▶ EXERCISE DETAILS: An exact reproduction of the lines below, from the first through the one with "relocated: car in grey", is the whole answer; pictures have no place in it.
══ INFORMATION PROVIDED
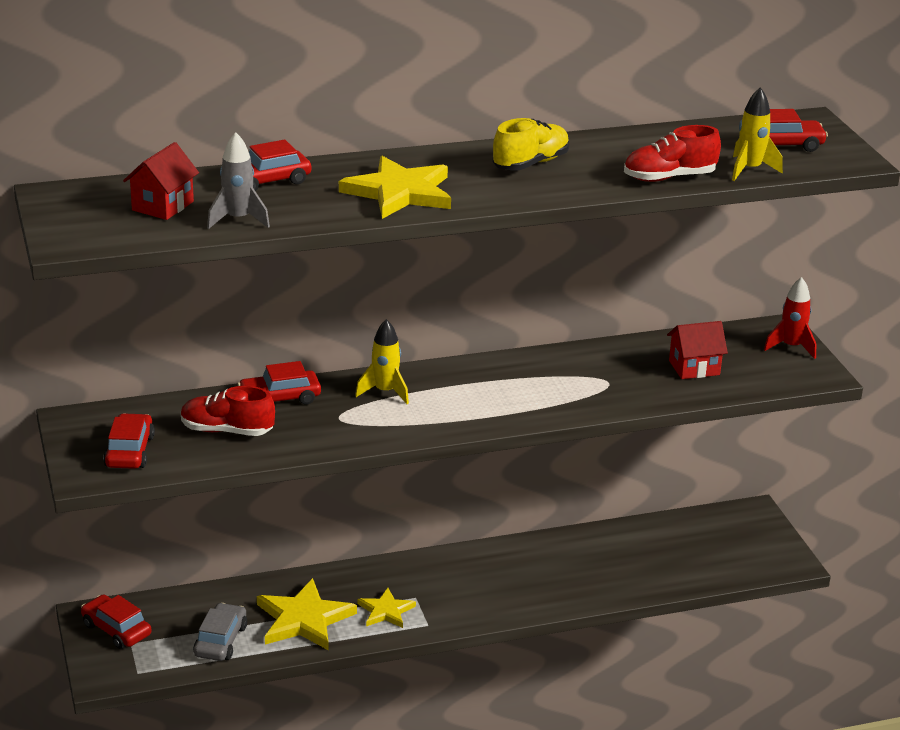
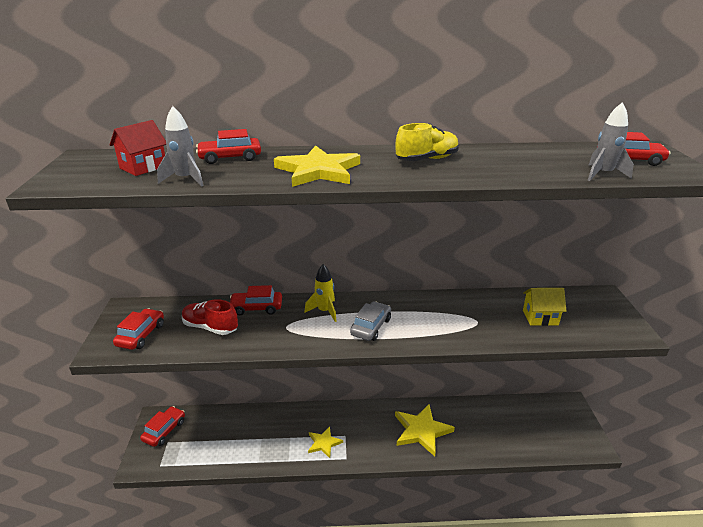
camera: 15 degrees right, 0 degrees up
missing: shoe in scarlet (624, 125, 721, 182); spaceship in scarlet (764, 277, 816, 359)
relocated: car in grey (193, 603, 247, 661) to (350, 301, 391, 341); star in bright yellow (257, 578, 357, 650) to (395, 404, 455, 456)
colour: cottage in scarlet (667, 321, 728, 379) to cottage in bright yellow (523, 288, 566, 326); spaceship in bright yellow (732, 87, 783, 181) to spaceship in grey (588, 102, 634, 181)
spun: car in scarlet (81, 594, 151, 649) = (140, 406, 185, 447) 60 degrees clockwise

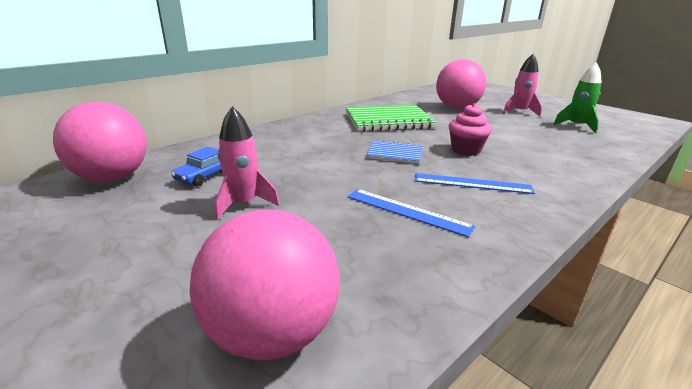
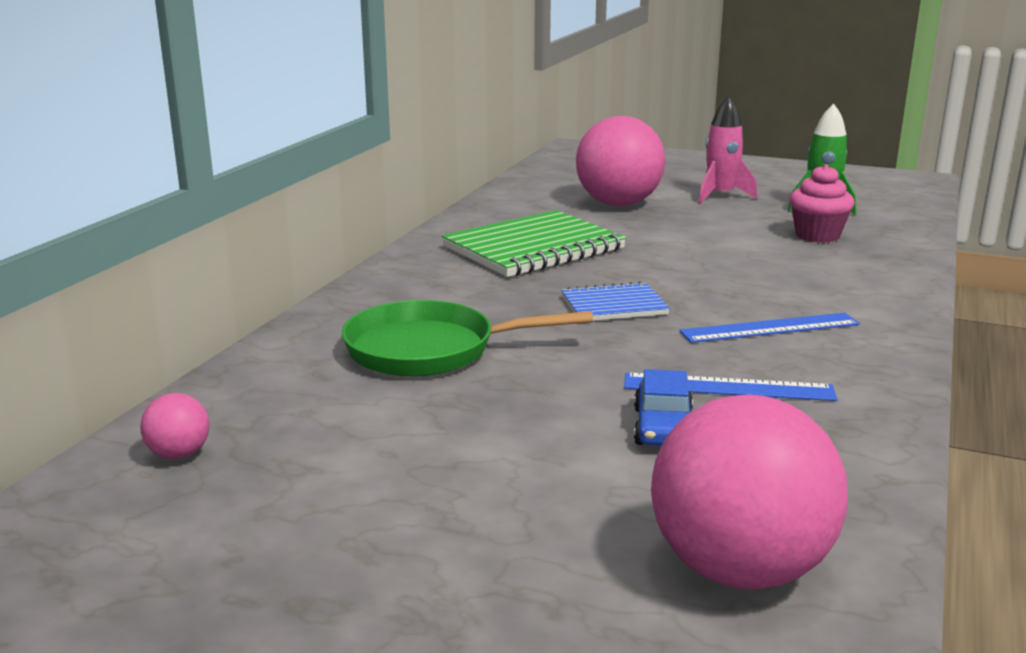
camera: 25 degrees left, 5 degrees down
missing: spaceship in rosy (215, 106, 279, 220)
appeared: frying pan in leaf-green (342, 300, 593, 377)
relocated: car in royal blue (171, 146, 222, 187) to (634, 369, 693, 446); cupcake in rosy (449, 103, 492, 156) to (789, 164, 855, 243)
size: ball in rosy (53, 102, 147, 182) = (140, 393, 210, 459) x0.42

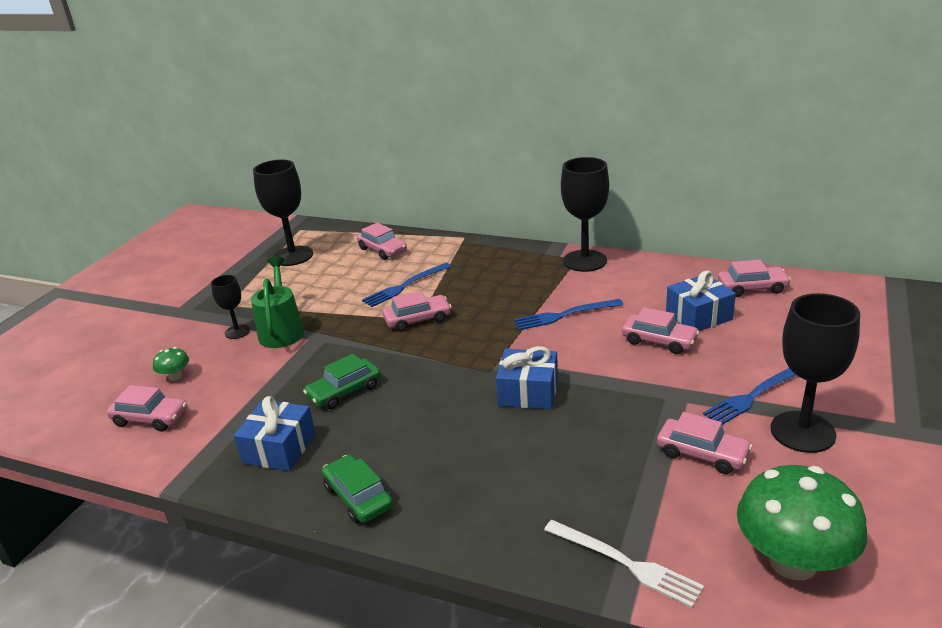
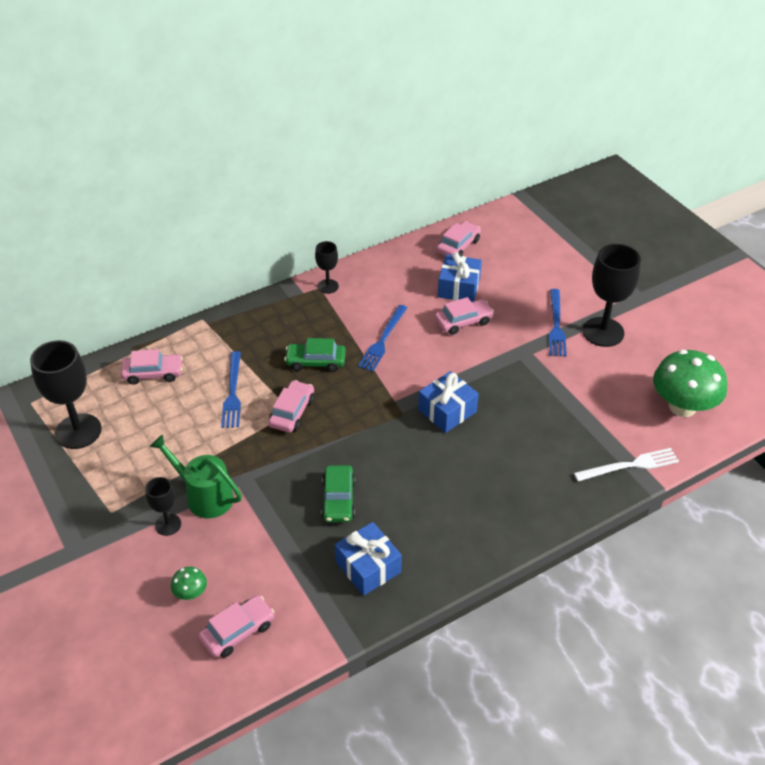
camera: 55 degrees left, 15 degrees up
missing: car in rosy (657, 412, 753, 474)
relocated: car in leaf-green (322, 454, 393, 524) to (284, 338, 346, 372)
size: chalice in black (561, 157, 609, 272) = (315, 241, 339, 294) x0.53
════
▶ PROBLEM SOLUTION:
camera: 15 degrees right, 0 degrees up
missing: shoe in scarlet (624, 125, 721, 182); spaceship in scarlet (764, 277, 816, 359)
relocated: car in grey (193, 603, 247, 661) to (350, 301, 391, 341); star in bright yellow (257, 578, 357, 650) to (395, 404, 455, 456)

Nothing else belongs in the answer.